The entries below are to be written out exactly, with no images included.

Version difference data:
§
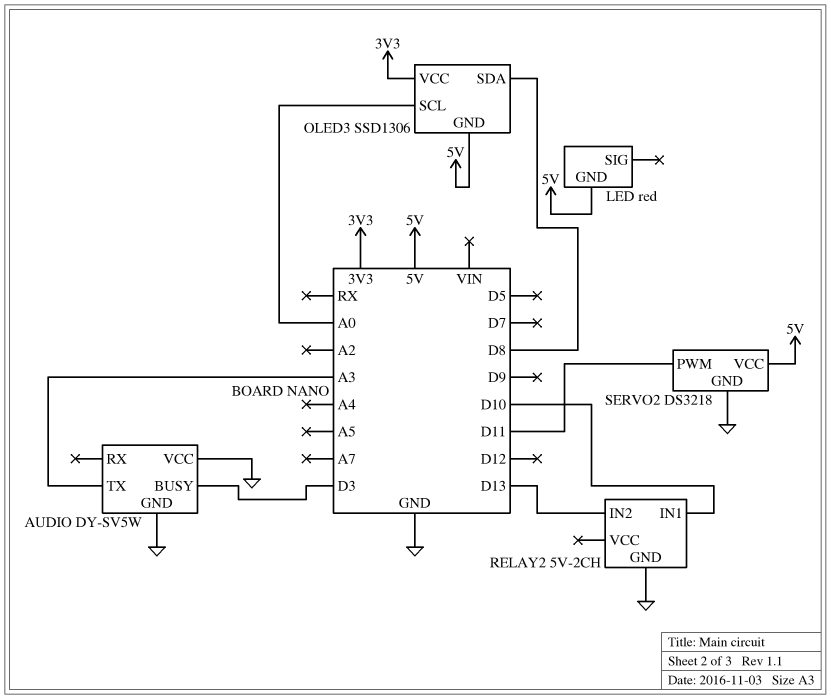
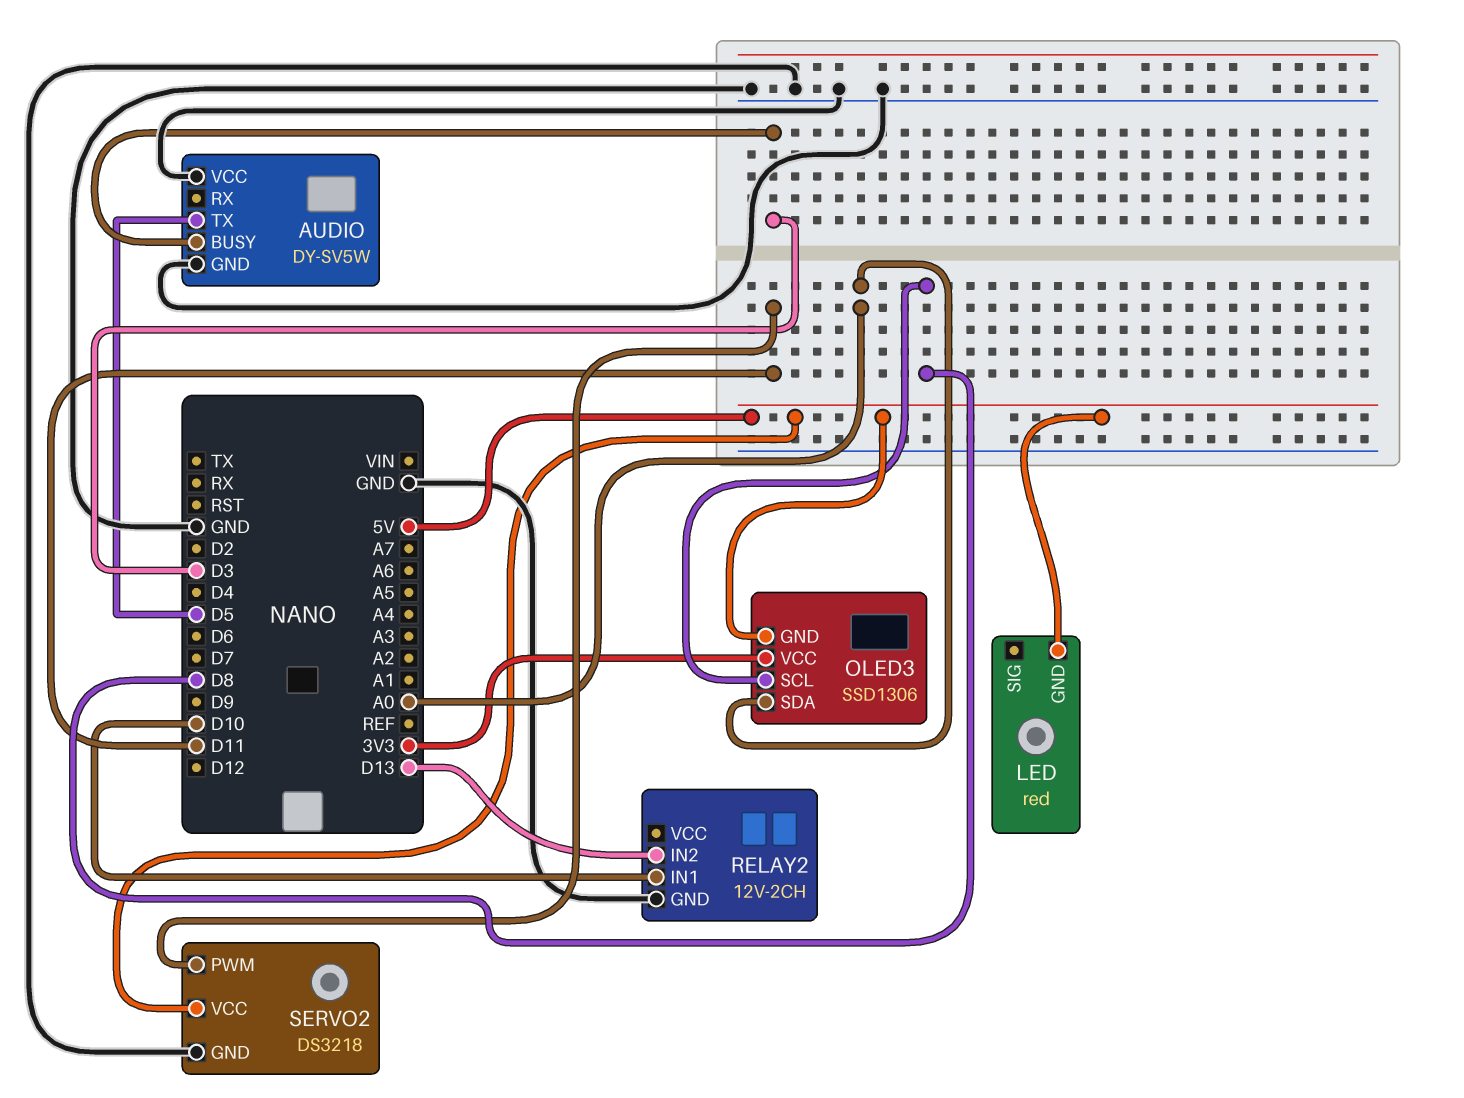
AUDIO pin TX: A3 -> D5
OLED3 pin SCL: A0 -> D8
OLED3 pin SDA: D8 -> A0
RELAY2: 5V-2CH -> 12V-2CH

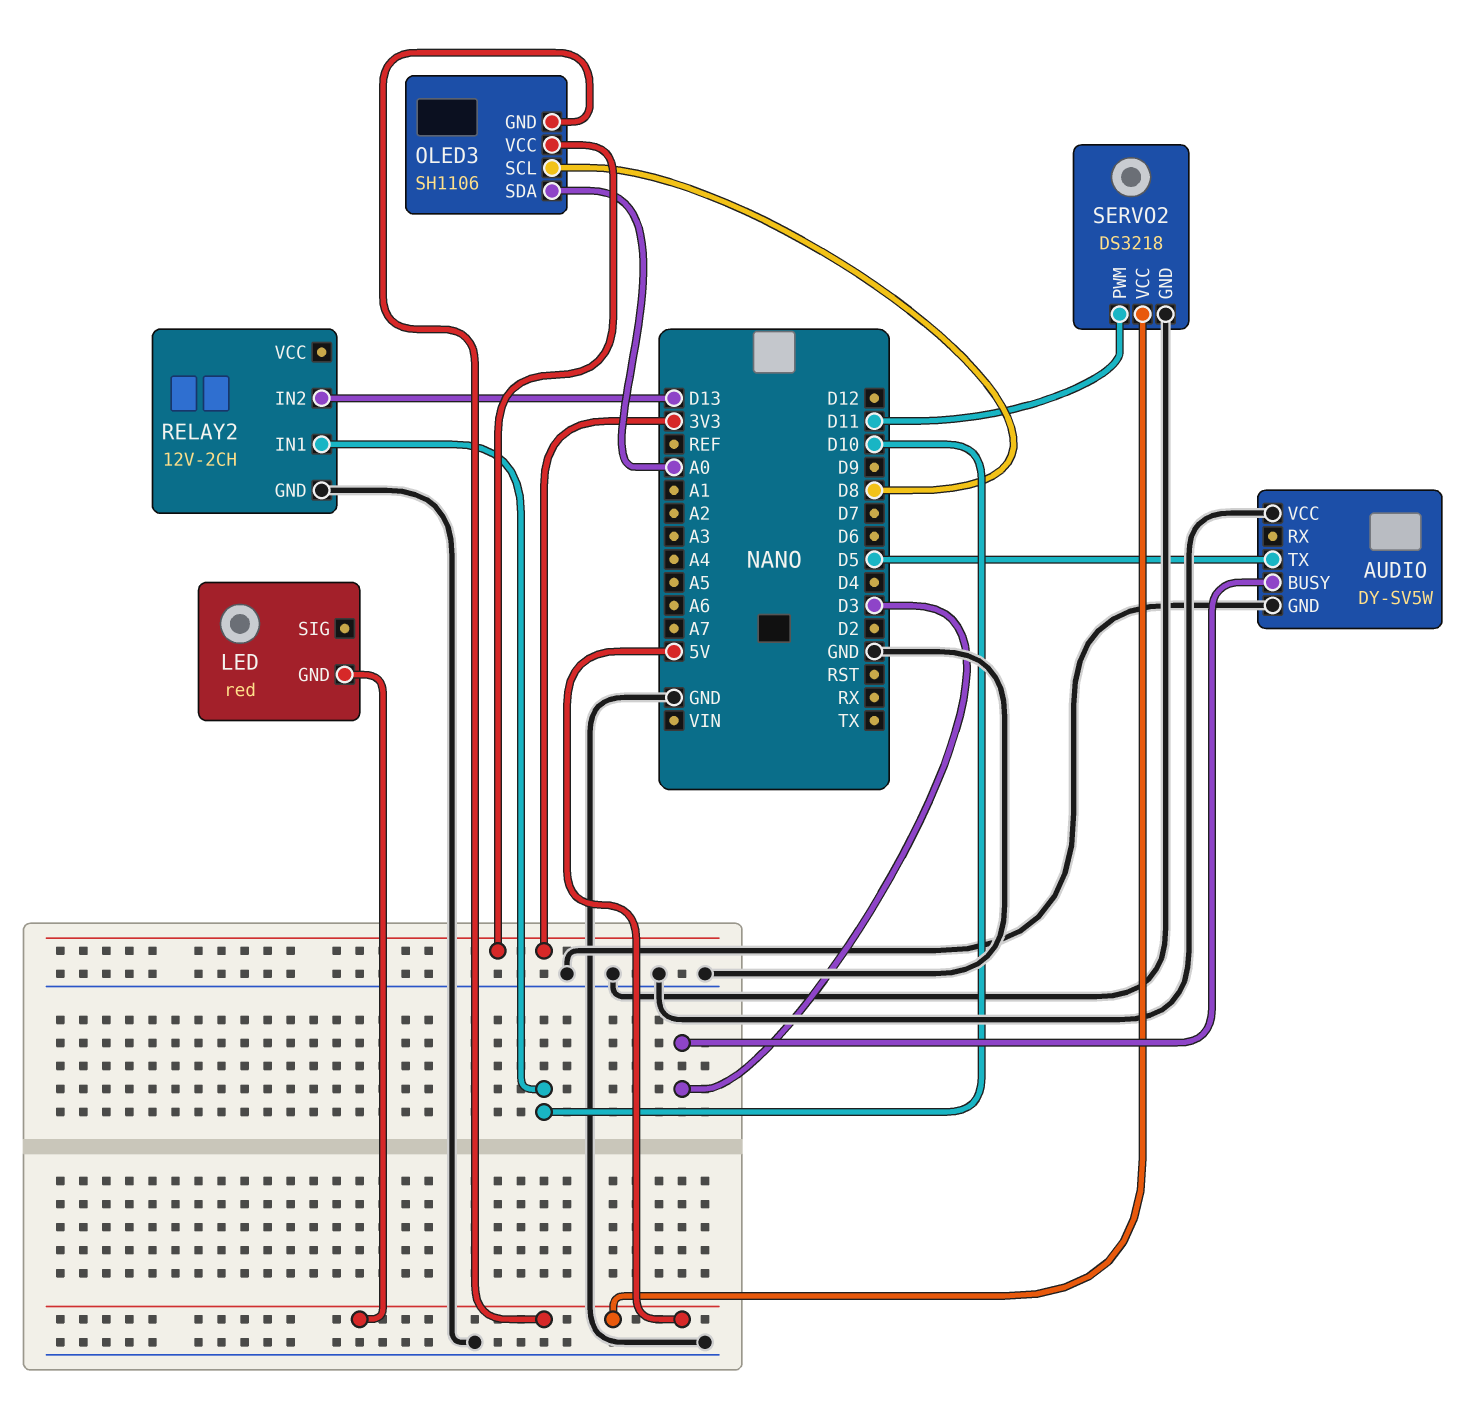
OLED3: SSD1306 -> SH1106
§
* _Response to the task_
AUDIO pin TX: A3 -> D5
OLED3 pin SCL: A0 -> D8
OLED3 pin SDA: D8 -> A0
RELAY2: 5V-2CH -> 12V-2CH

OLED3: SSD1306 -> SH1106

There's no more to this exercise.